- [Aim of the exercise]: Beginning with the line that contains "RELAY: 5V-2CH -> SSR-2CH" and ending with the last line of the records, write out each line exactly and omit the pictures.

- [Supplied records]:
/---

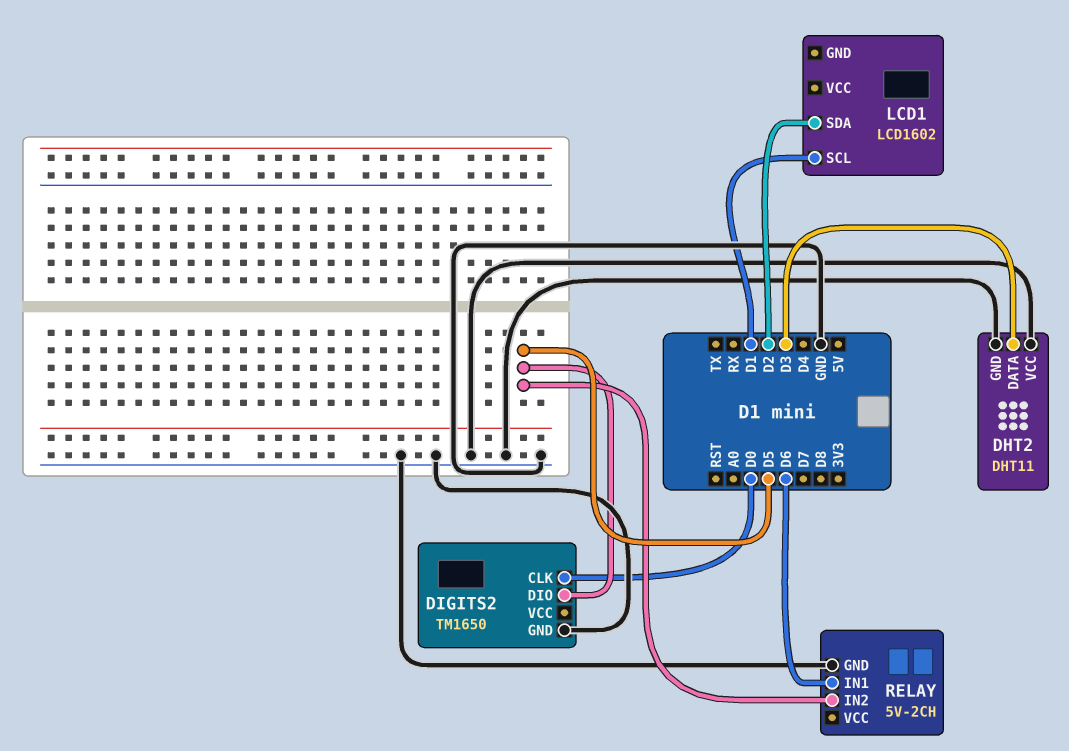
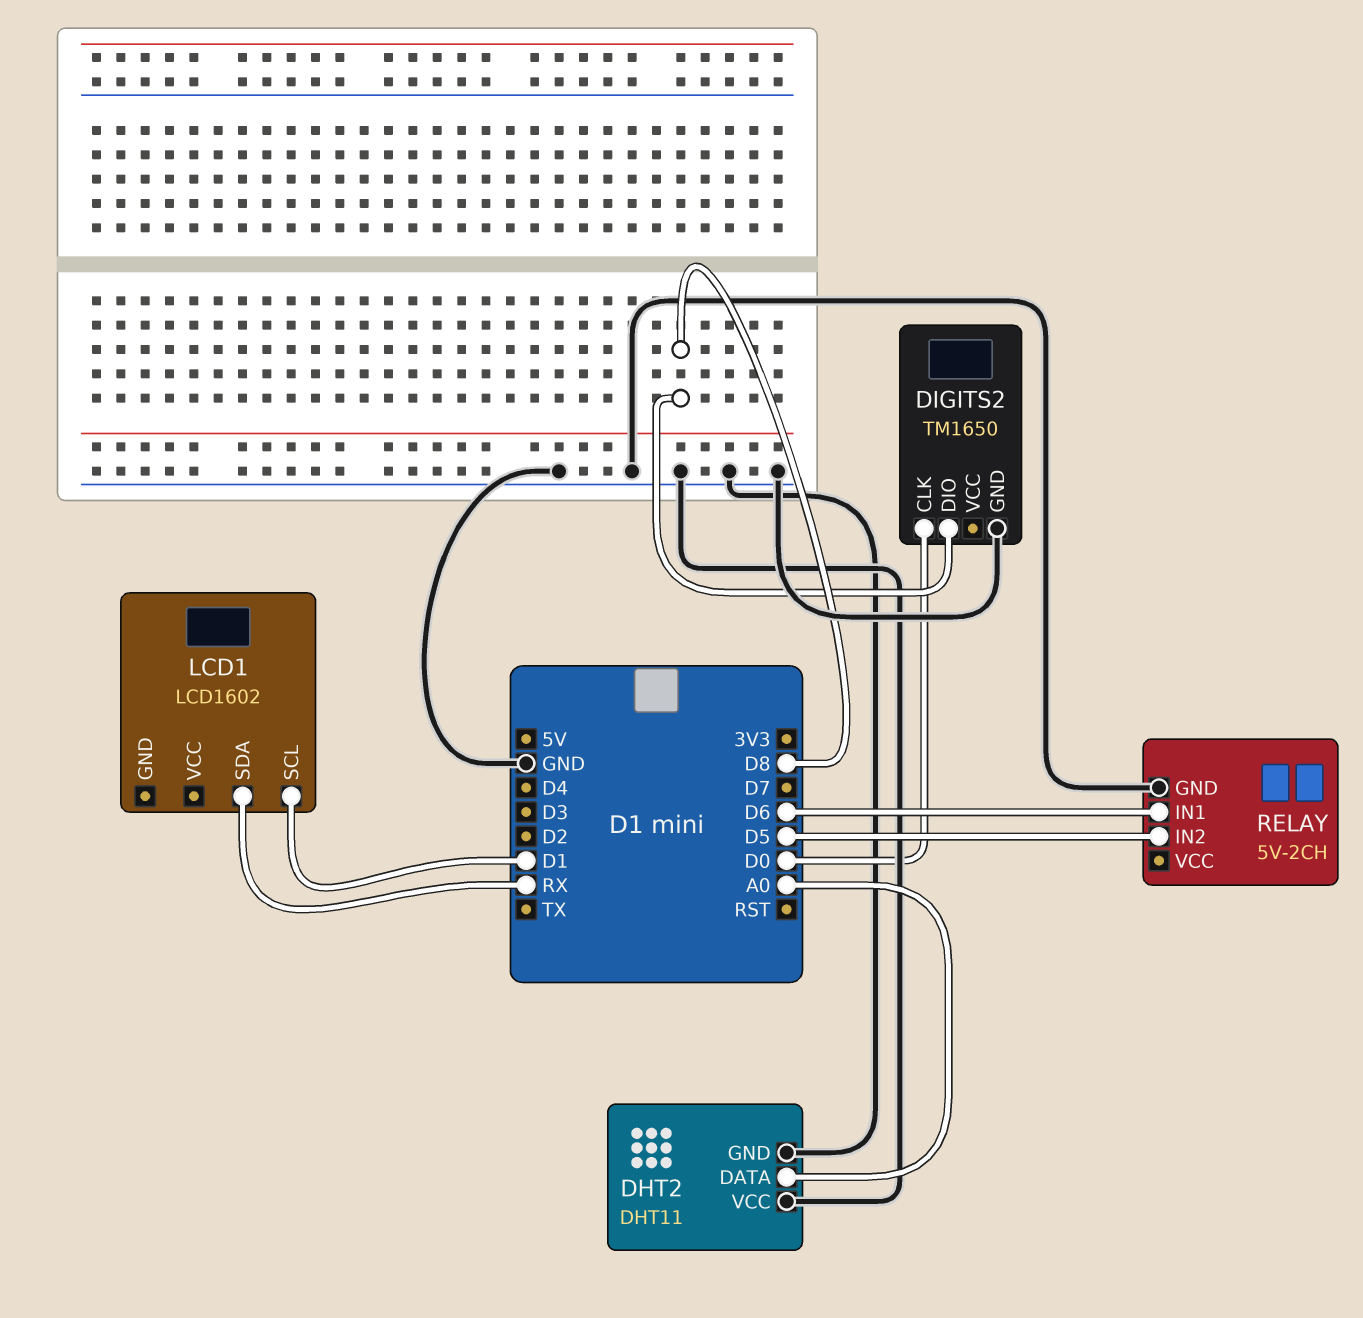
DHT2 pin DATA: D3 -> A0
DIGITS2 pin DIO: D5 -> D8
LCD1 pin SDA: D2 -> RX

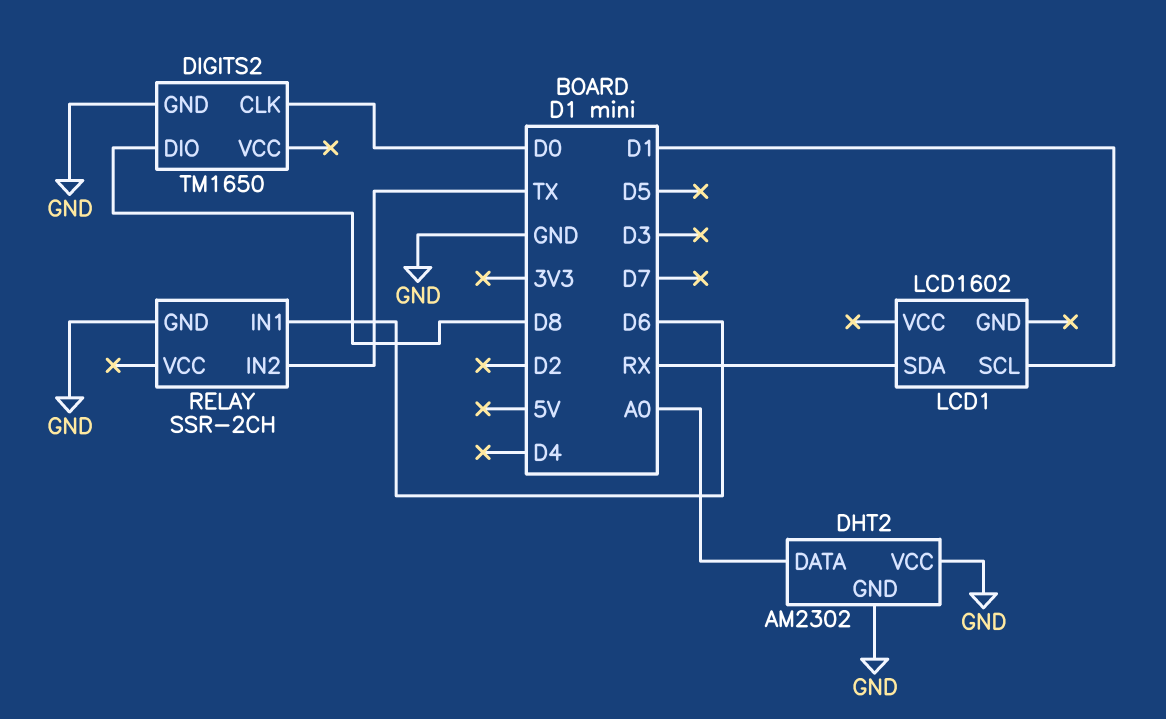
DHT2: DHT11 -> AM2302
RELAY: 5V-2CH -> SSR-2CH
RELAY pin IN2: D5 -> TX

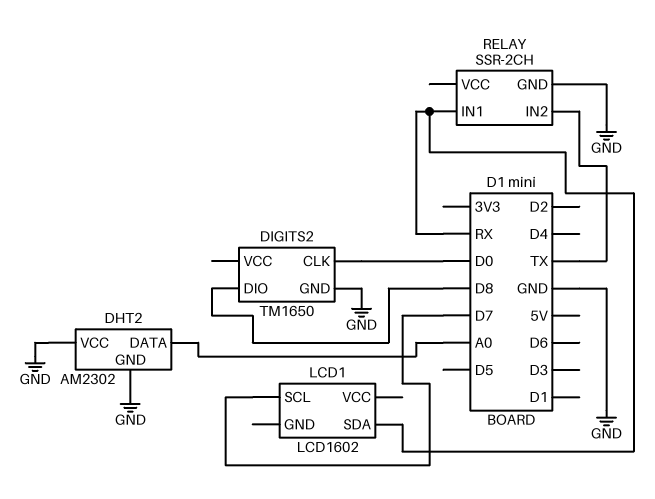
LCD1 pin SCL: D1 -> D7
RELAY pin IN1: D6 -> RX

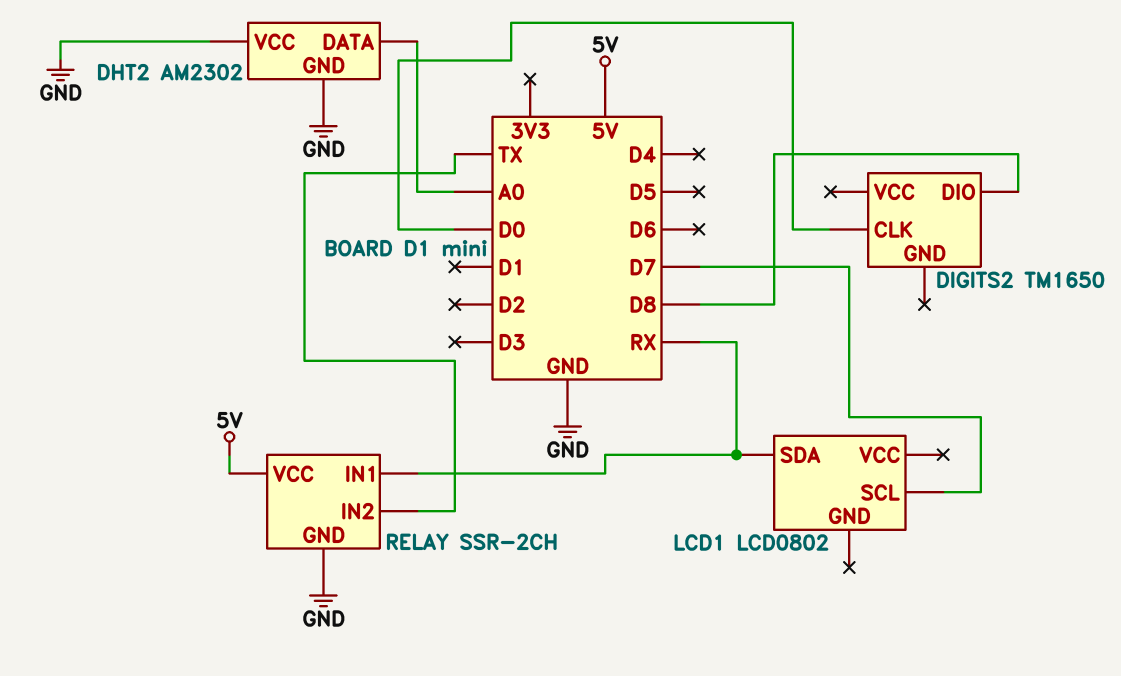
DIGITS2 pin GND: GND -> none
LCD1: LCD1602 -> LCD0802
RELAY pin VCC: none -> 5V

\---

- [Written response]:
RELAY: 5V-2CH -> SSR-2CH
RELAY pin IN2: D5 -> TX

LCD1 pin SCL: D1 -> D7
RELAY pin IN1: D6 -> RX

DIGITS2 pin GND: GND -> none
LCD1: LCD1602 -> LCD0802
RELAY pin VCC: none -> 5V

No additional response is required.